**Exercise instructions:** Your answer must be exactly the lines from the one containing "TOF3 pin XSHUT: GP9 -> GP21" through the end of the material, both ends included, without pictures.
- - - - - - -
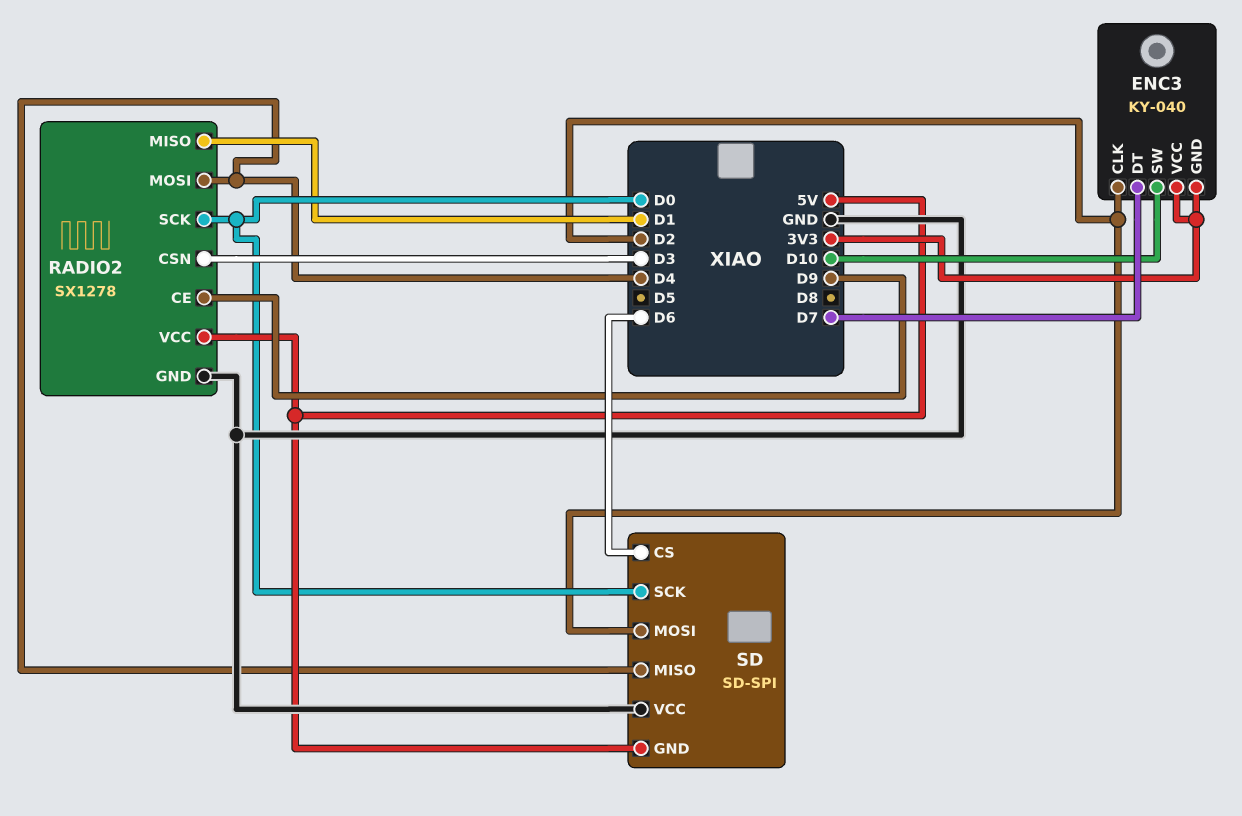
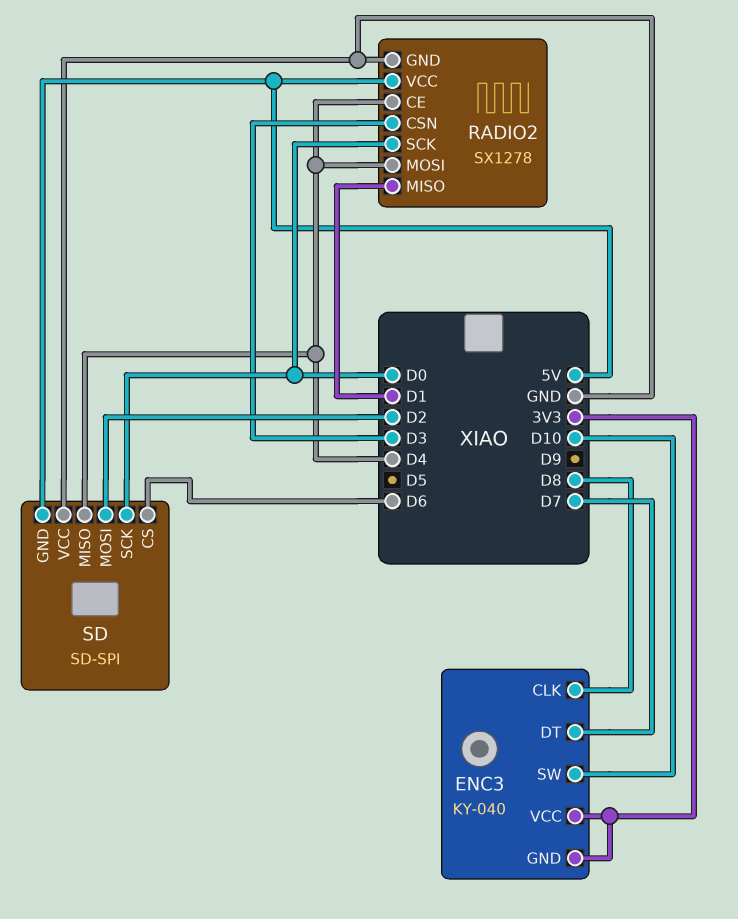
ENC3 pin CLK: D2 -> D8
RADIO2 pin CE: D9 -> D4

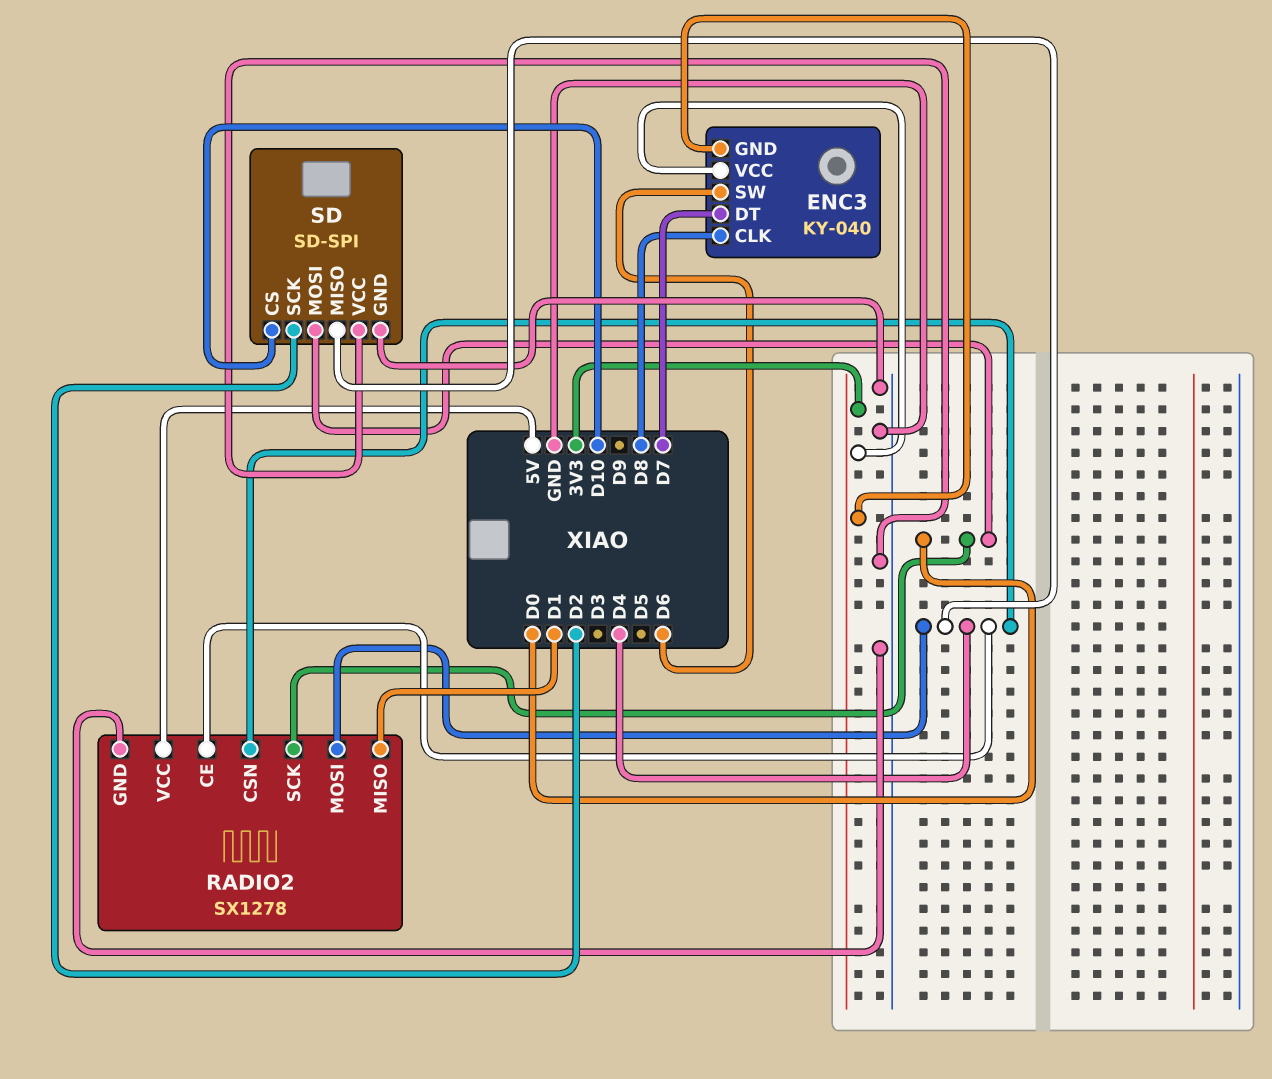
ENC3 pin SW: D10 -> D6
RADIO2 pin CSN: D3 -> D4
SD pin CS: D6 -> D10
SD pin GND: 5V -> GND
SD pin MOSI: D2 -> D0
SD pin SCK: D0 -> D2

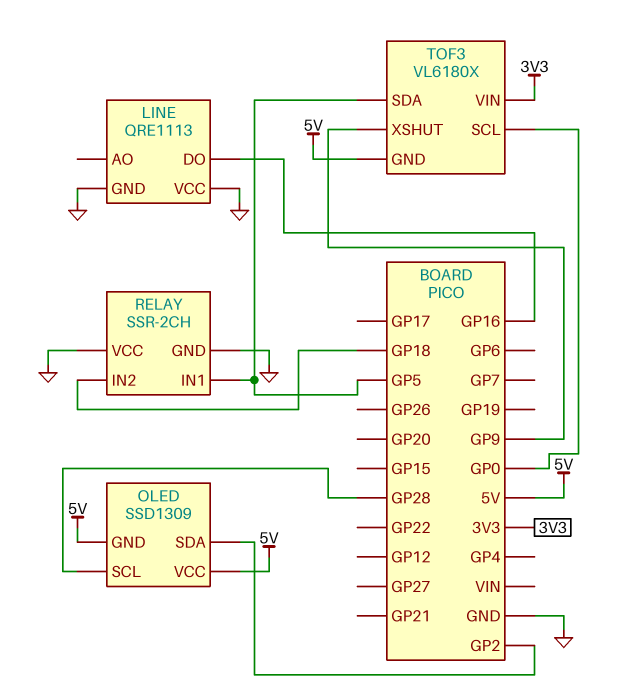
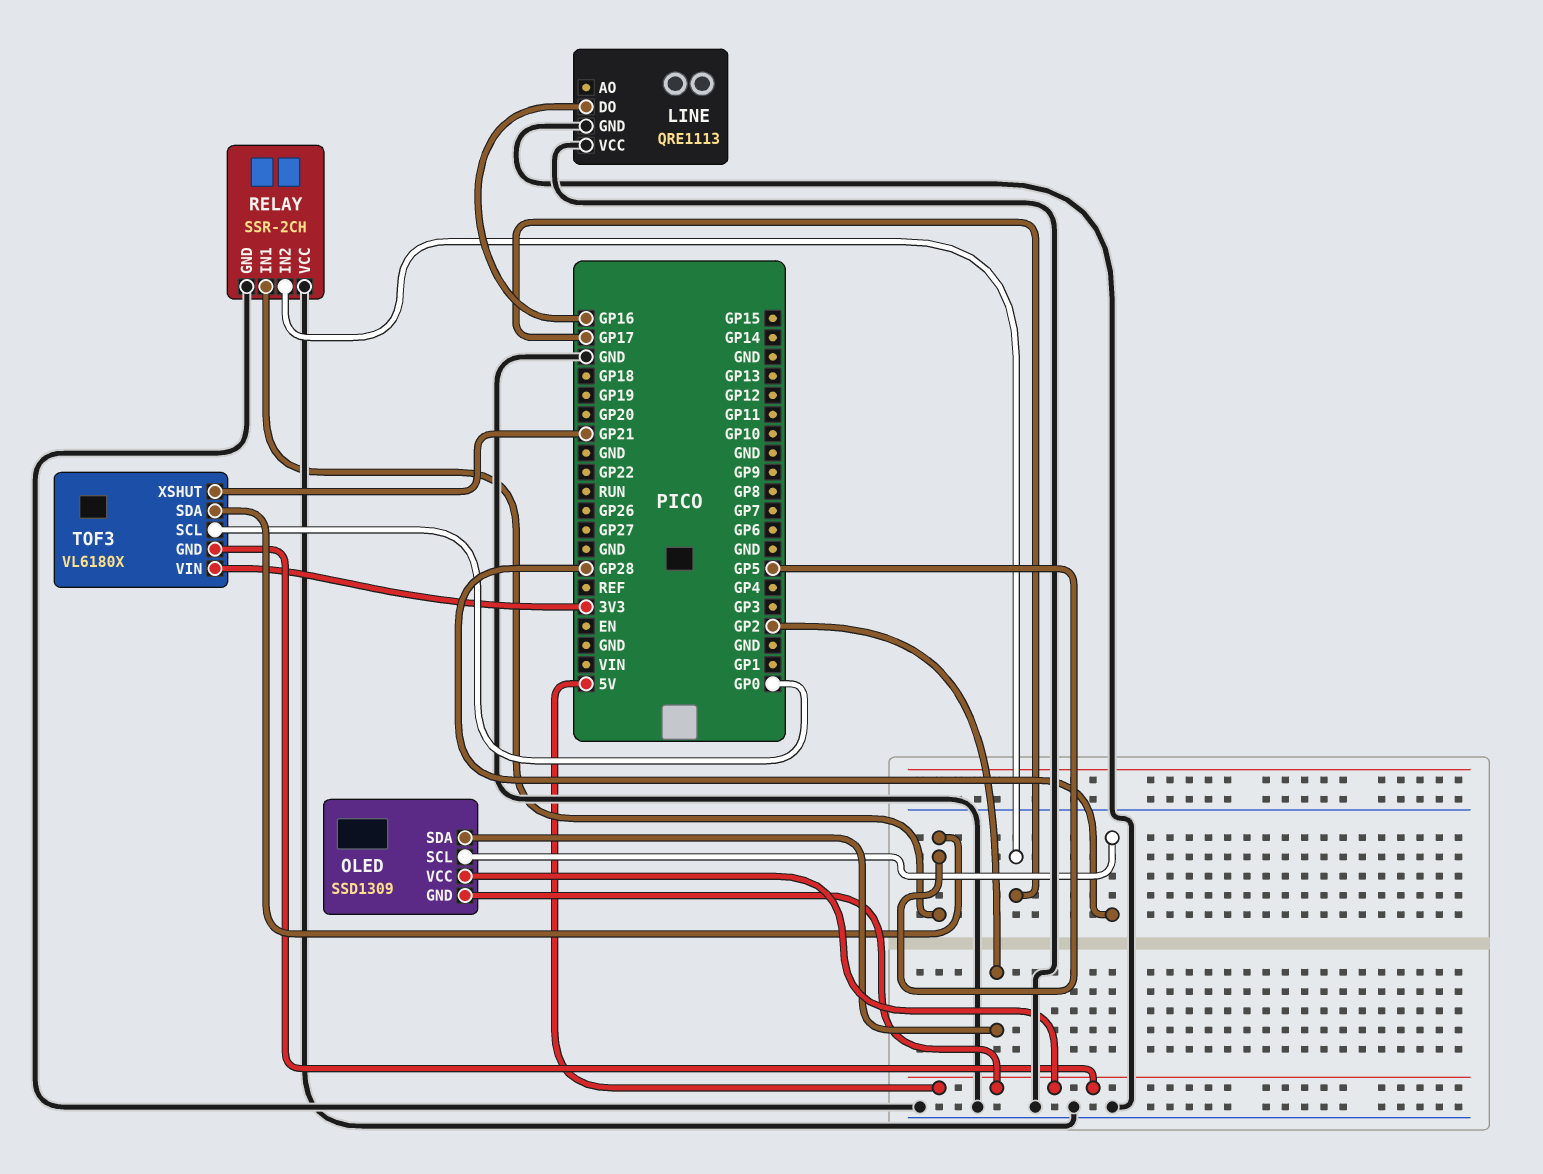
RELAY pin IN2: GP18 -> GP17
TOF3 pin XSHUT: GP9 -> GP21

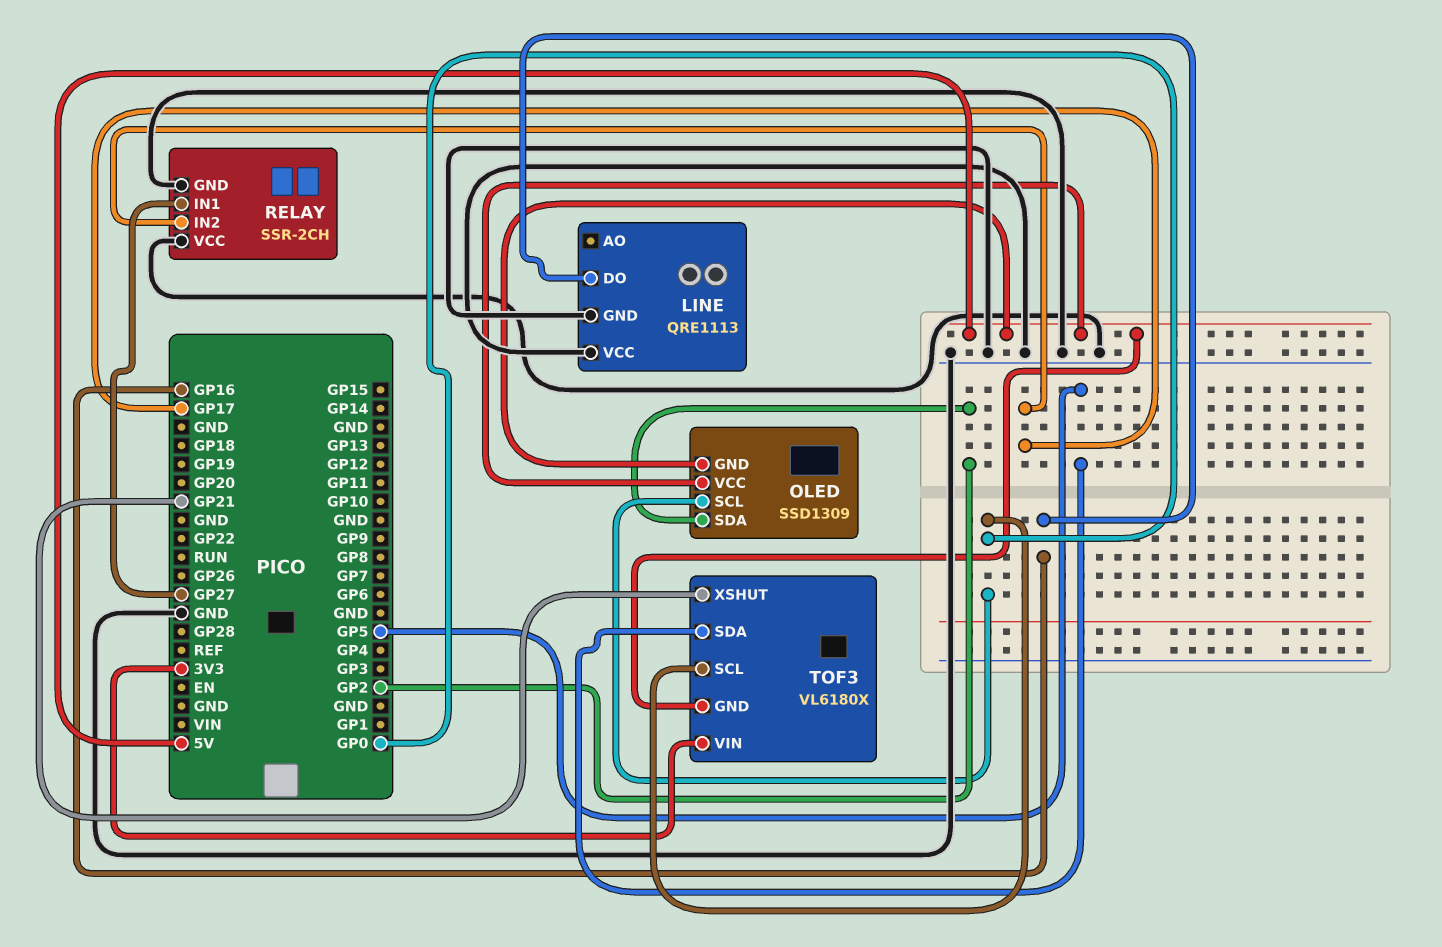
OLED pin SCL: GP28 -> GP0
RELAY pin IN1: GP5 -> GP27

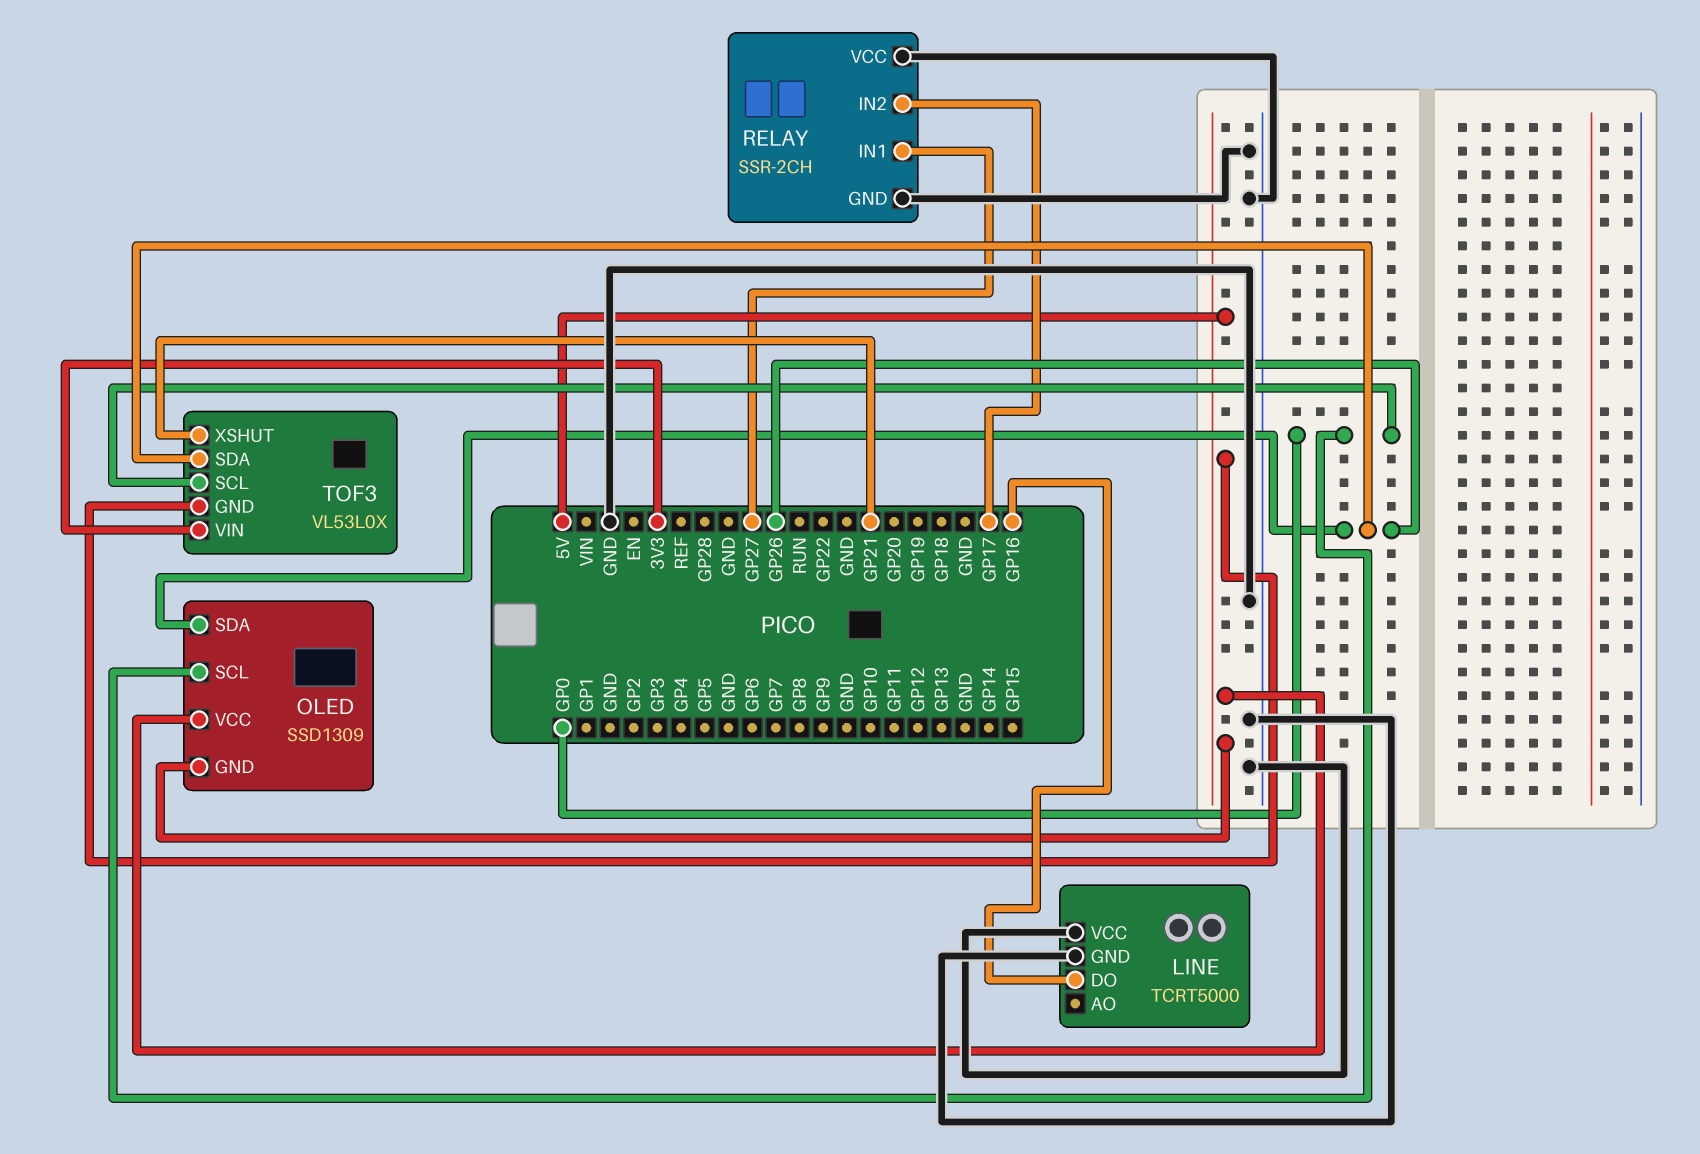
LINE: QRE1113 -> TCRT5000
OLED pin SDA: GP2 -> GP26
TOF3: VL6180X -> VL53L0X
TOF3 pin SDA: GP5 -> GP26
- - - - - - -
**Answer to the exercise:**
TOF3 pin XSHUT: GP9 -> GP21

OLED pin SCL: GP28 -> GP0
RELAY pin IN1: GP5 -> GP27

LINE: QRE1113 -> TCRT5000
OLED pin SDA: GP2 -> GP26
TOF3: VL6180X -> VL53L0X
TOF3 pin SDA: GP5 -> GP26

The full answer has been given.